• Exercise aim: Transcribe, exactly and without pictures, the lines below from the line with "C9: 33uF (plus" to the line with "U2 pin OUT: -5V -> 3V3", both ends included, and no others.

BEGIN Provided material

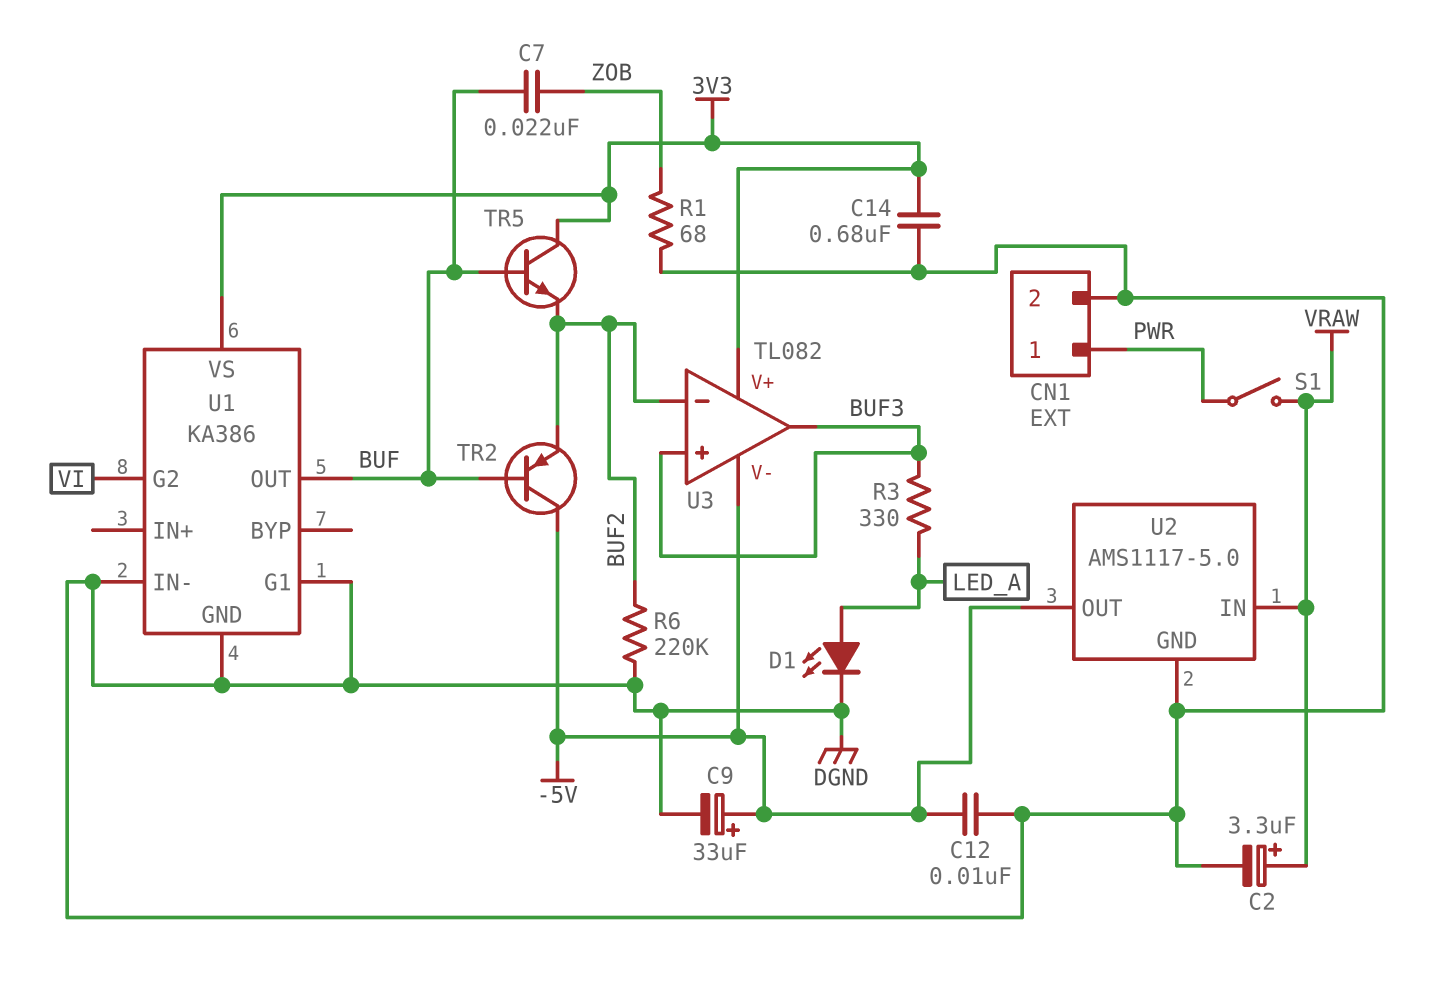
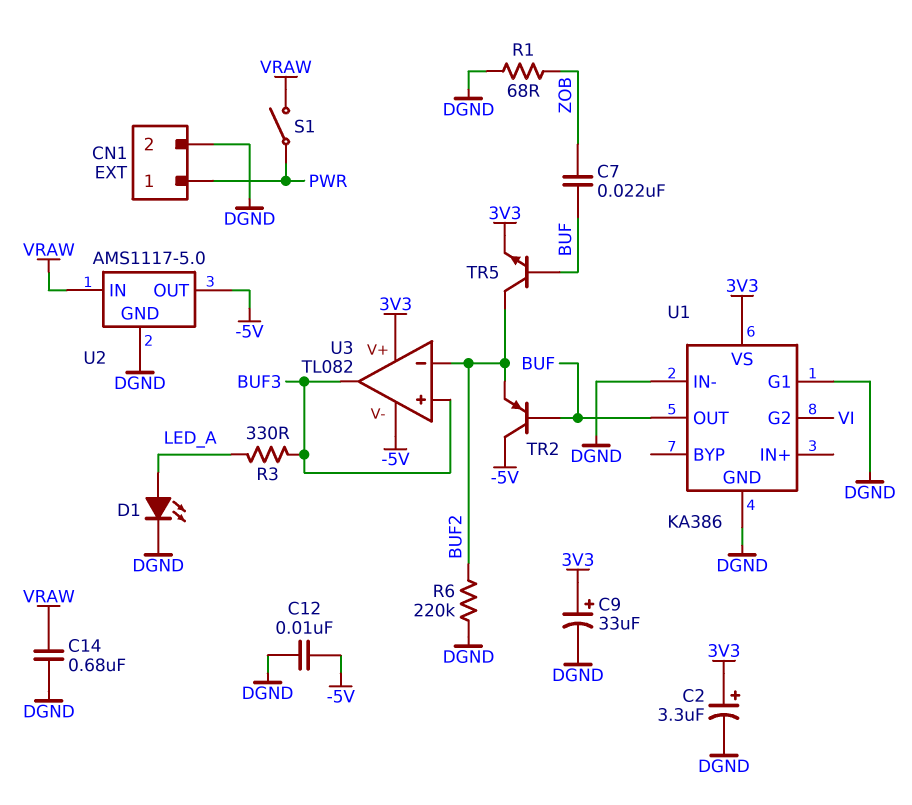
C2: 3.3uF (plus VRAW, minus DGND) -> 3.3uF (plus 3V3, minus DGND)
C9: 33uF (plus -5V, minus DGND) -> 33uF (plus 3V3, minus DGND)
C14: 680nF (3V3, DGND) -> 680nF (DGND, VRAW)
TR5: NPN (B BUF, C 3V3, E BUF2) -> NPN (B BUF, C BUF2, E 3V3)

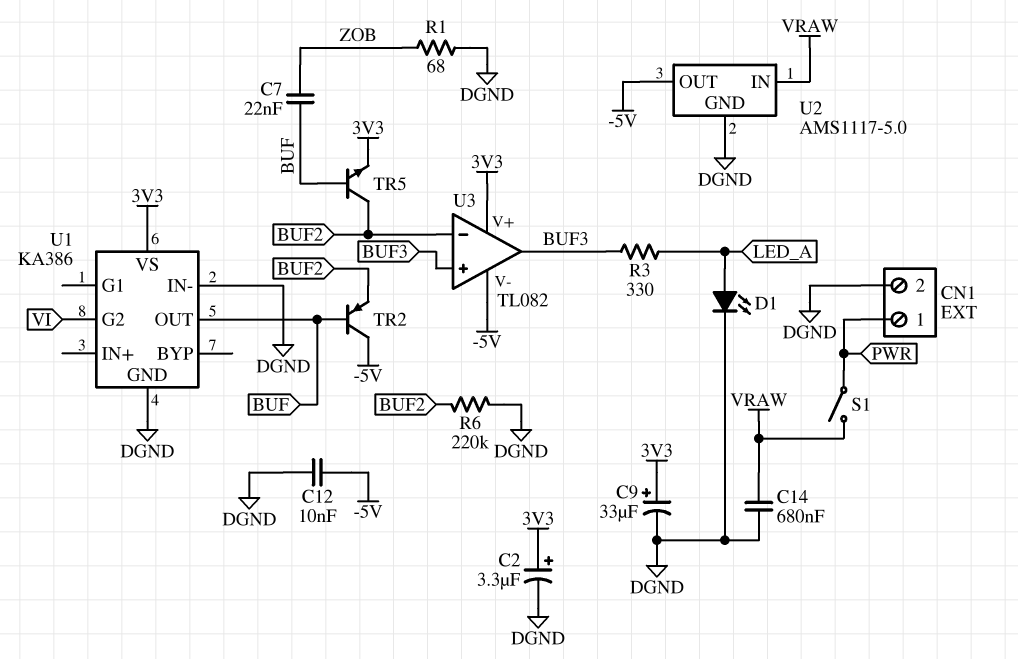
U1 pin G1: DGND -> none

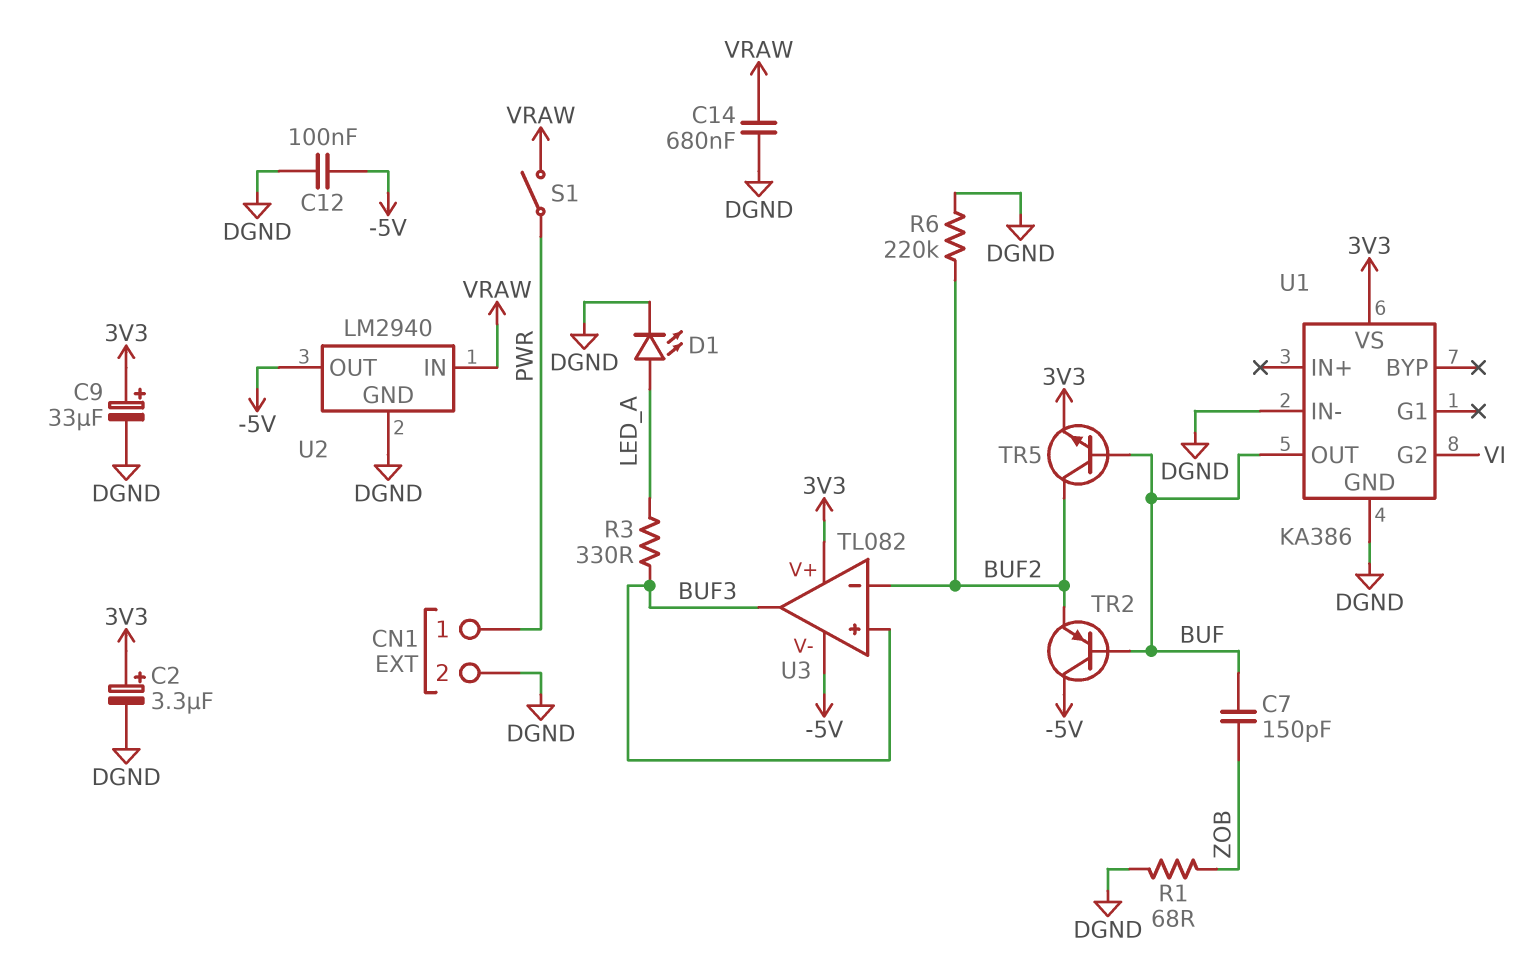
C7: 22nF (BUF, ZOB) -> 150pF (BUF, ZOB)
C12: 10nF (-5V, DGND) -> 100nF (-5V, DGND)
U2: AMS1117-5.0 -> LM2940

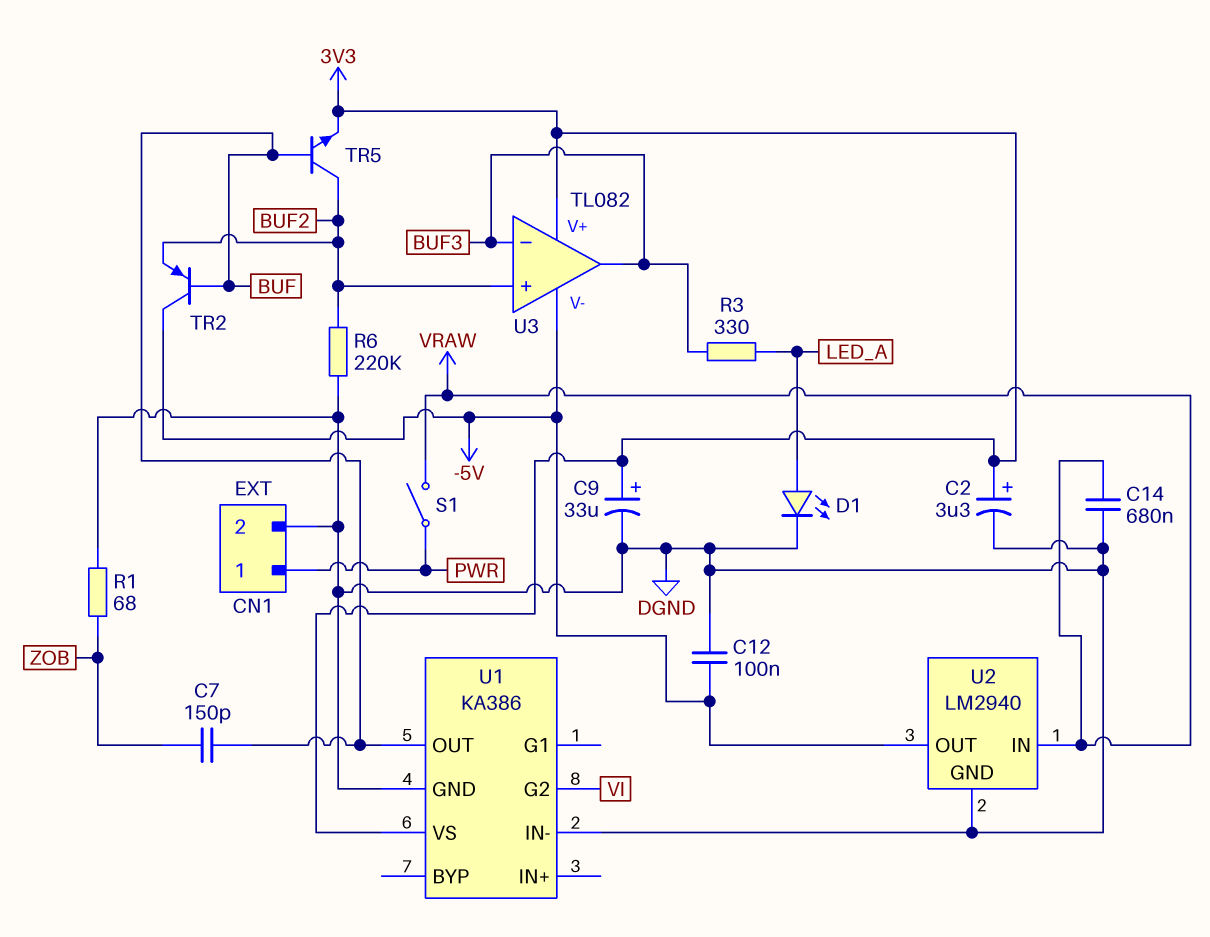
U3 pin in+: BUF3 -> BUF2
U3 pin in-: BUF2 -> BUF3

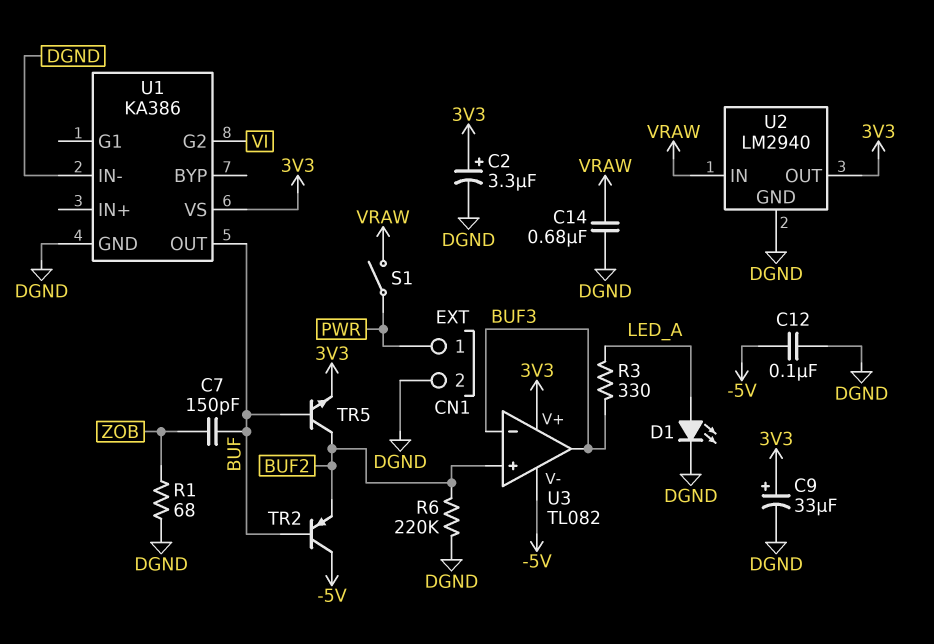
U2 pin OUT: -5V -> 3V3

END Provided material
BEGIN Provided material

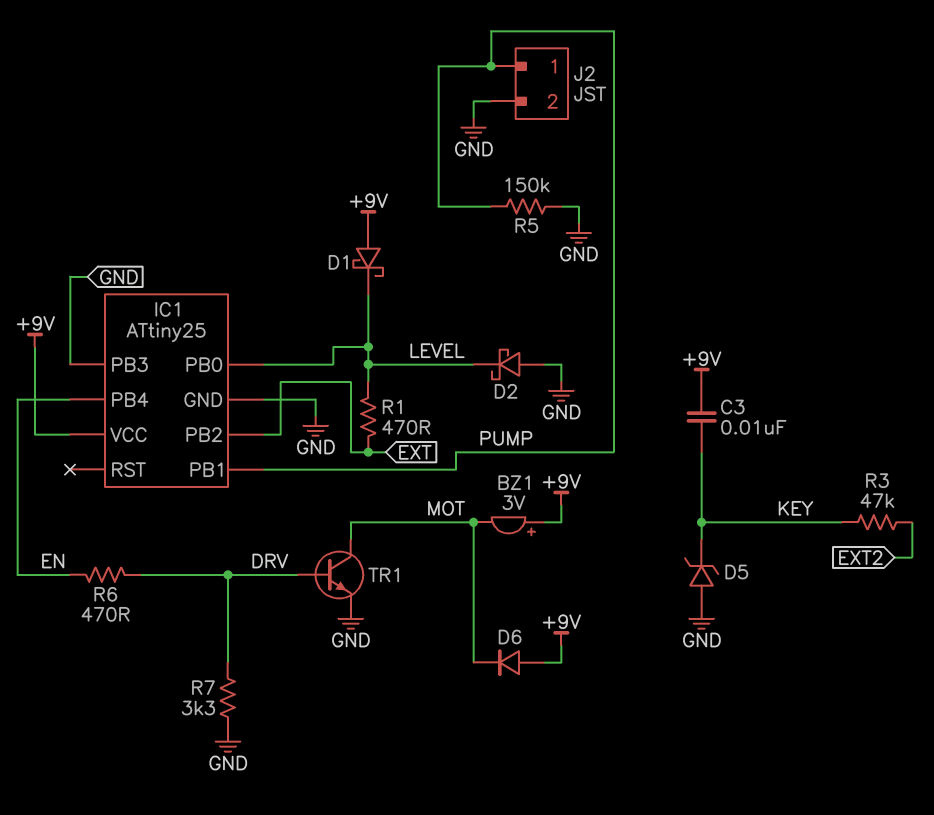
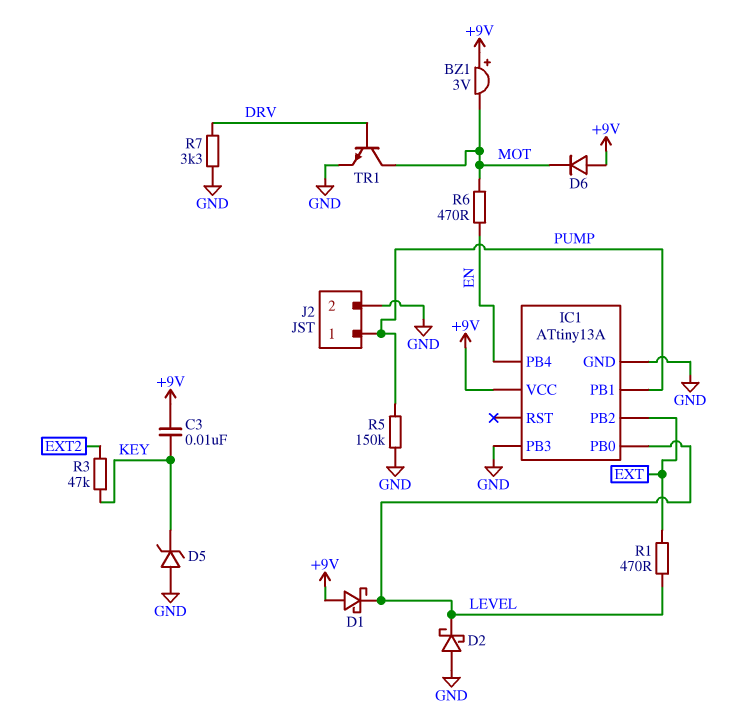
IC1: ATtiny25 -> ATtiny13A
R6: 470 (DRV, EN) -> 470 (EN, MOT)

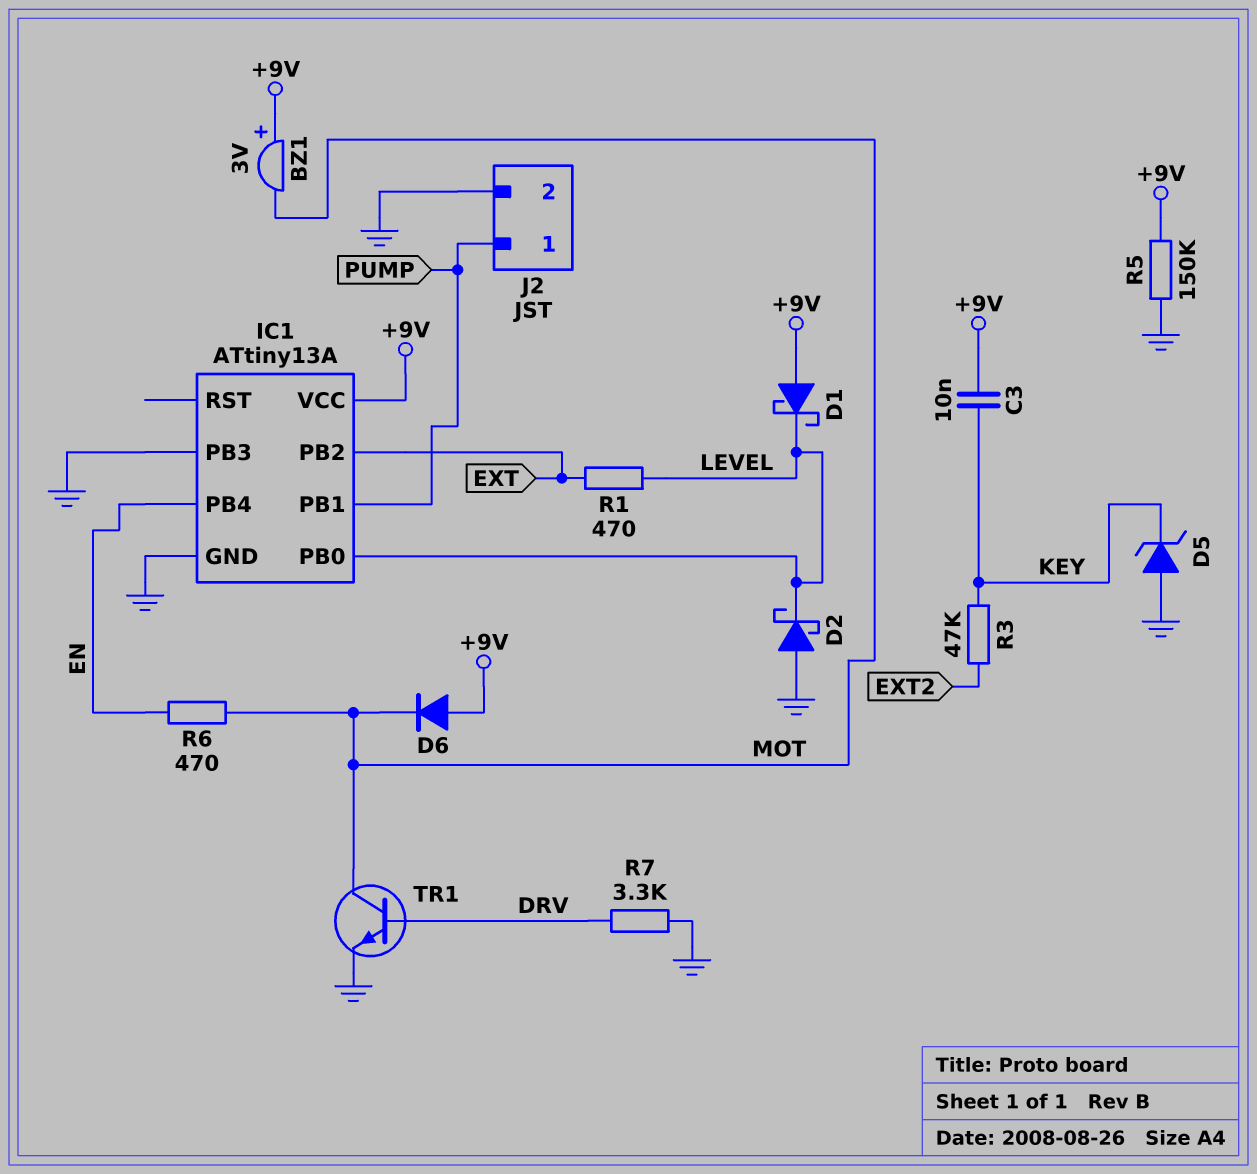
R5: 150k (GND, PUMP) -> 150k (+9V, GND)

END Provided material

• Written response:
C9: 33uF (plus -5V, minus DGND) -> 33uF (plus 3V3, minus DGND)
C14: 680nF (3V3, DGND) -> 680nF (DGND, VRAW)
TR5: NPN (B BUF, C 3V3, E BUF2) -> NPN (B BUF, C BUF2, E 3V3)

U1 pin G1: DGND -> none

C7: 22nF (BUF, ZOB) -> 150pF (BUF, ZOB)
C12: 10nF (-5V, DGND) -> 100nF (-5V, DGND)
U2: AMS1117-5.0 -> LM2940

U3 pin in+: BUF3 -> BUF2
U3 pin in-: BUF2 -> BUF3

U2 pin OUT: -5V -> 3V3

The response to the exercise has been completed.